→ EXERCISE OBJECTIVE
Please print nothing but the lines from the one with "move | książka" to the last line of the records below, and omit pictures.

[Stored data]

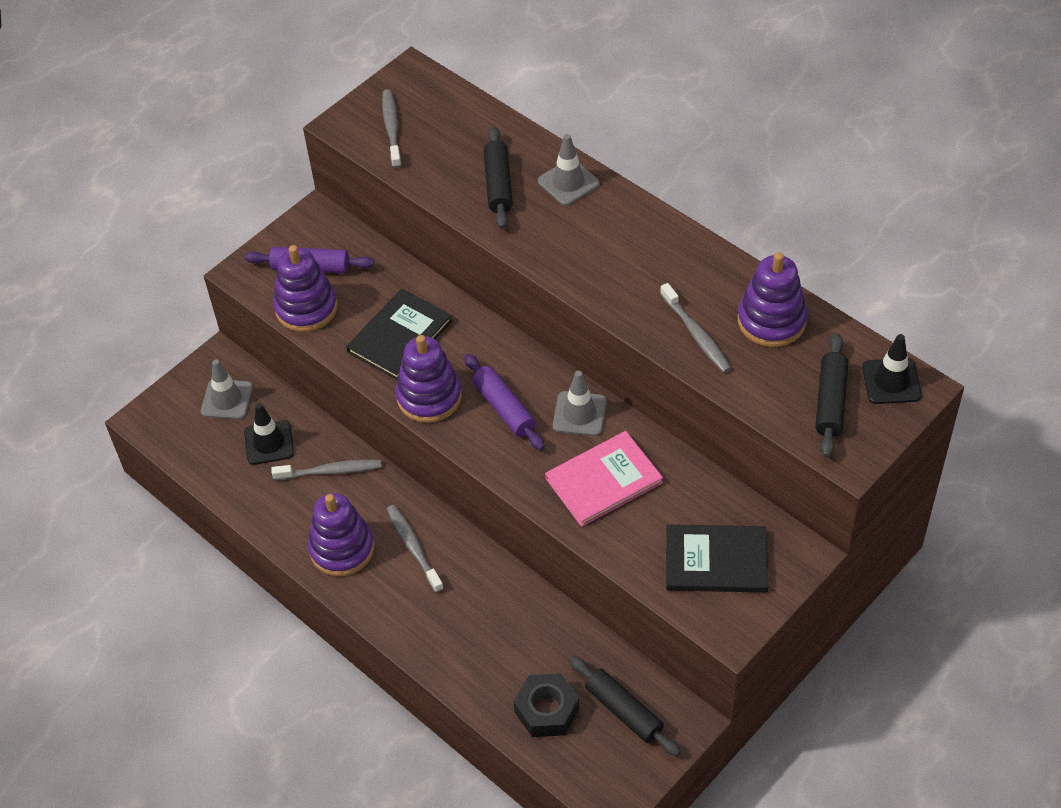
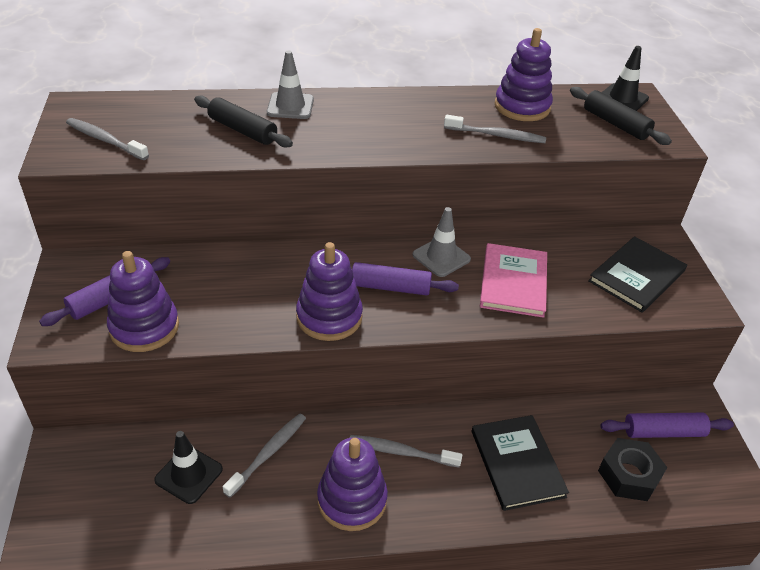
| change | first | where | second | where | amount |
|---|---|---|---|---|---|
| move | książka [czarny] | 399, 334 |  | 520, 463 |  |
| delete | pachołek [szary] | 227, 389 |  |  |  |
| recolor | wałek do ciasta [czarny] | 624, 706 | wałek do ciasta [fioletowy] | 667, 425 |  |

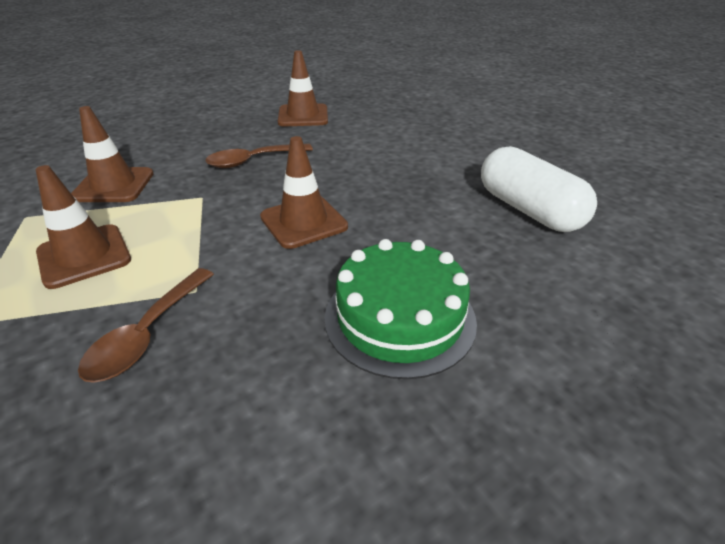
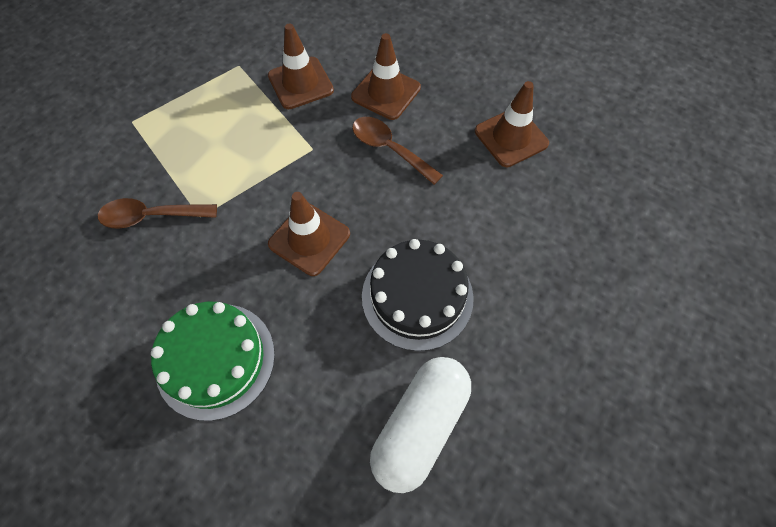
| change | first | where | second | where | amount |
|---|---|---|---|---|---|
| move | pachołek [brązowy] | 83, 227 |  | 386, 76 |  |
| insert |  |  | tort [czarny] | 418, 295 |  |

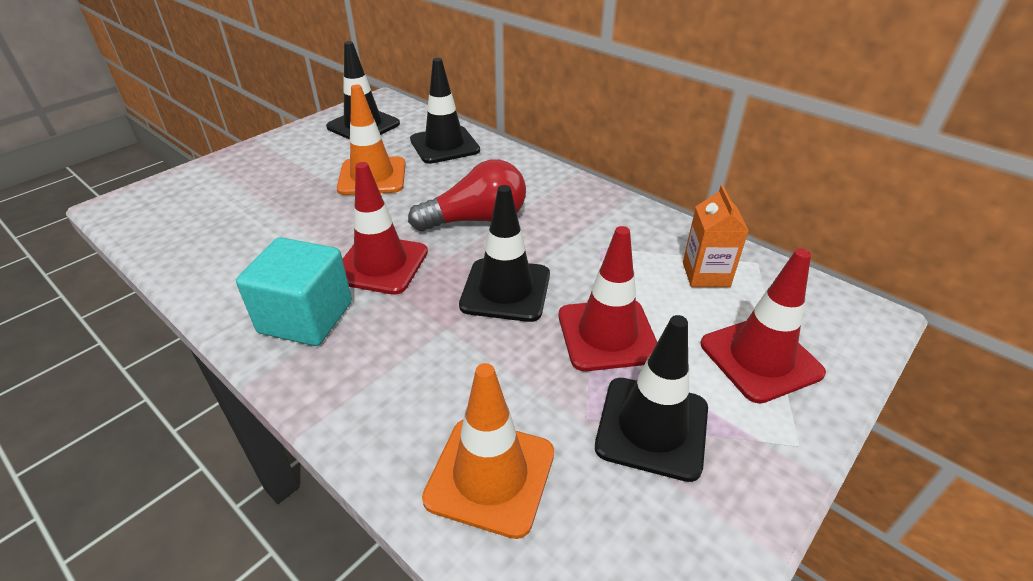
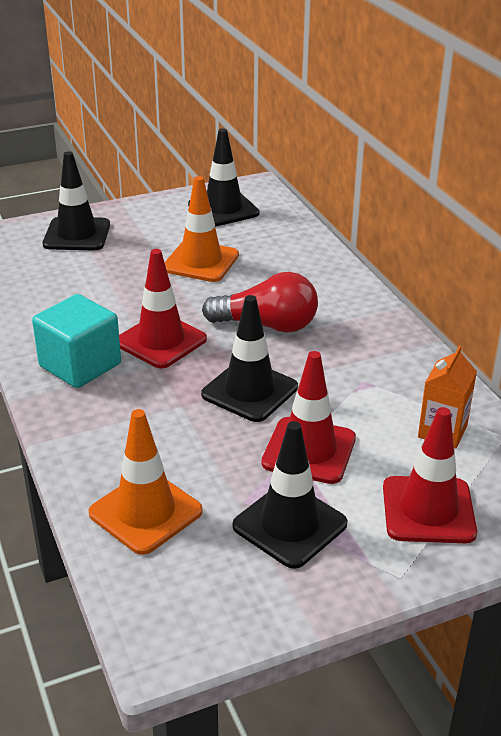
| change | first | where | second | where | amount |
|---|---|---|---|---|---|
| move | pachołek [czarny] | 445, 111 |  | 76, 200 |  |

→ FINISHED EXERCISE
| move | książka [czarny] | 399, 334 |  | 520, 463 |  |
| delete | pachołek [szary] | 227, 389 |  |  |  |
| recolor | wałek do ciasta [czarny] | 624, 706 | wałek do ciasta [fioletowy] | 667, 425 |  |

| change | first | where | second | where | amount |
|---|---|---|---|---|---|
| move | pachołek [brązowy] | 83, 227 |  | 386, 76 |  |
| insert |  |  | tort [czarny] | 418, 295 |  |

| change | first | where | second | where | amount |
|---|---|---|---|---|---|
| move | pachołek [czarny] | 445, 111 |  | 76, 200 |  |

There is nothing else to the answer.